### THE PROBLEM
In the listing that follows, the range to quote begins at the line that has "camera: 175 degrees left, 10 degrees up" and ends after the line that has "(76, 272) = (732, 260): yellow bottle -> none"; quote it verbatim and add nothing.
━━━━━━━━
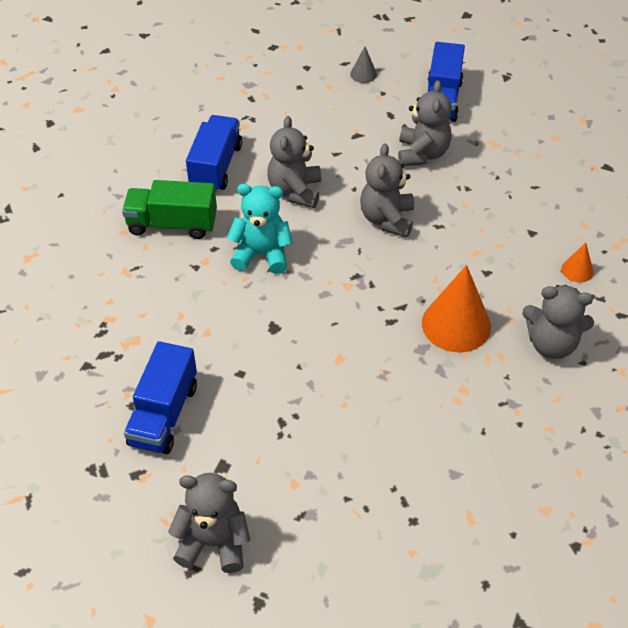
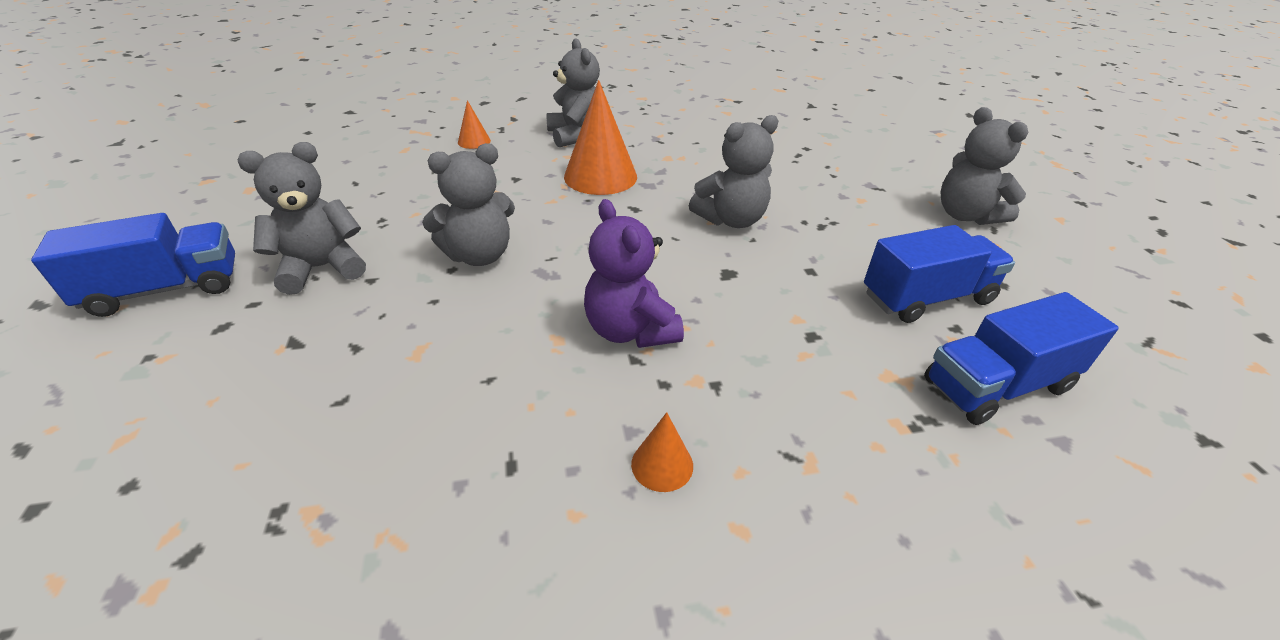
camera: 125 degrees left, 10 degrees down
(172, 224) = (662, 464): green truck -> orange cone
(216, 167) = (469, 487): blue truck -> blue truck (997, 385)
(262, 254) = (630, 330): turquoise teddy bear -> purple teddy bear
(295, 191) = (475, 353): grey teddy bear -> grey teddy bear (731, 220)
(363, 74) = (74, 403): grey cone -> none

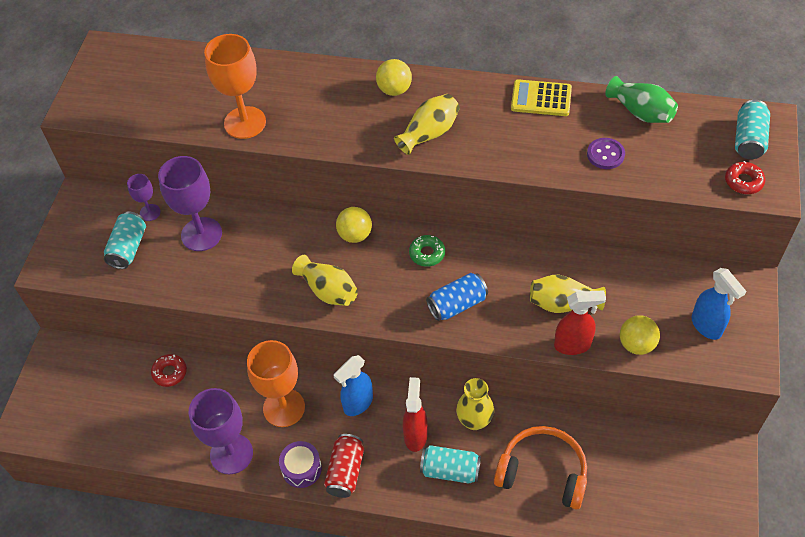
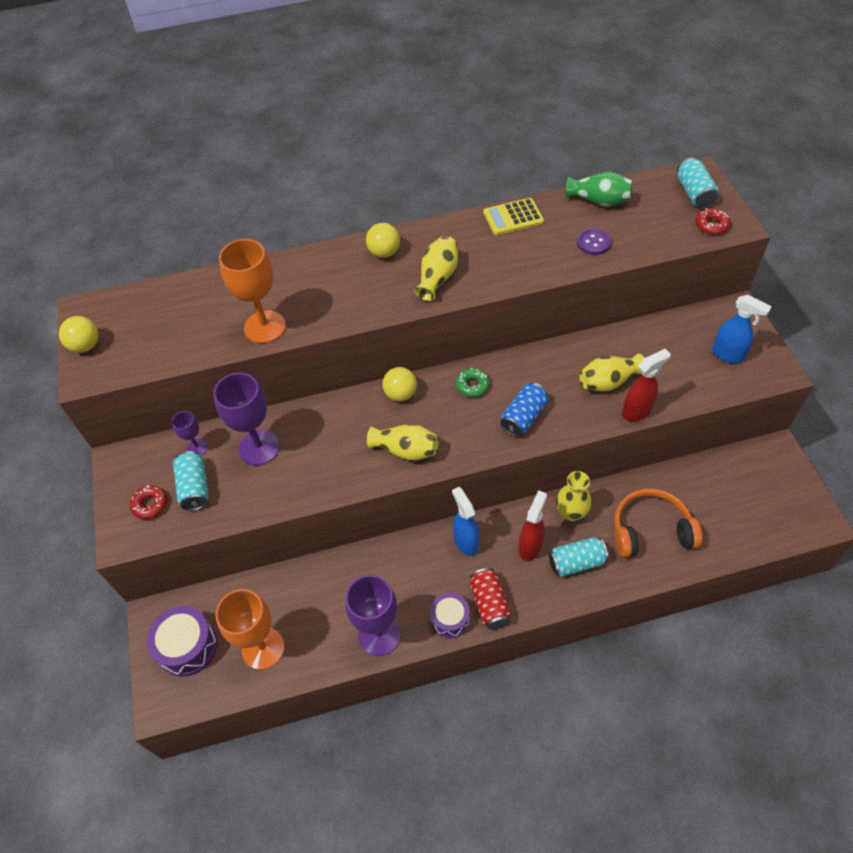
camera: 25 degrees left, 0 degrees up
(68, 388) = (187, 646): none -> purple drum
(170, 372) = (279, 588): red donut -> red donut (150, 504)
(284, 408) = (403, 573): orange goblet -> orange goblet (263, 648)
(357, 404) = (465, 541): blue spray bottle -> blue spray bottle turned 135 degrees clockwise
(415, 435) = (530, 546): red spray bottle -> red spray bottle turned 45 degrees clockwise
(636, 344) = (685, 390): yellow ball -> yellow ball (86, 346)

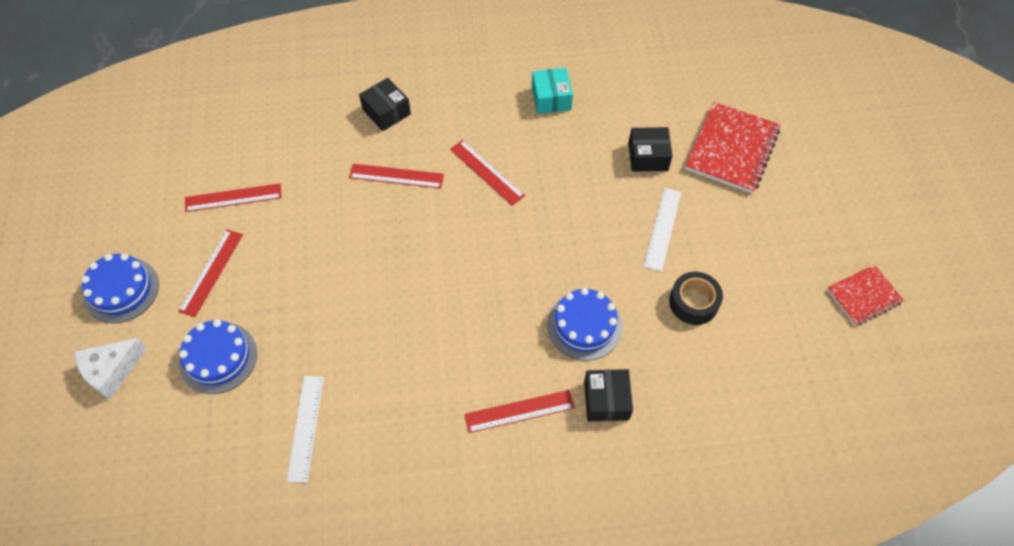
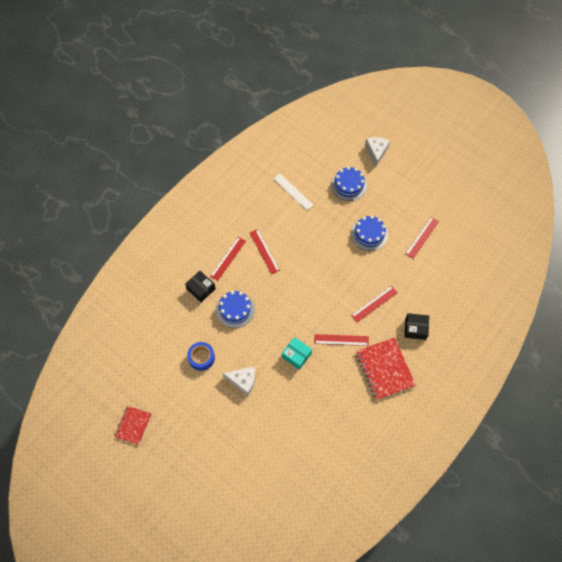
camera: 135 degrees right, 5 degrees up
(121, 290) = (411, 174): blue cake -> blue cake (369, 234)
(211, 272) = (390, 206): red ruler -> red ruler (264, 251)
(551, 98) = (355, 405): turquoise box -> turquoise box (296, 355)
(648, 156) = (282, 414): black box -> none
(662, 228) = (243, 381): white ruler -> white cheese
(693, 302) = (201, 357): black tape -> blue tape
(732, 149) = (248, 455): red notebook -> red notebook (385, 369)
━━━━━━━━
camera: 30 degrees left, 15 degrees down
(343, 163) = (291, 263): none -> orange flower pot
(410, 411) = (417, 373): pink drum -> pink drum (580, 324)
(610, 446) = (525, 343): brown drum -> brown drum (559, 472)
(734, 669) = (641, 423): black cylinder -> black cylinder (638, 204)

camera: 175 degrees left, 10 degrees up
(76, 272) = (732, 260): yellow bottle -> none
━━━━━━━━
### FINAL ANSWER
camera: 175 degrees left, 10 degrees up
(76, 272) = (732, 260): yellow bottle -> none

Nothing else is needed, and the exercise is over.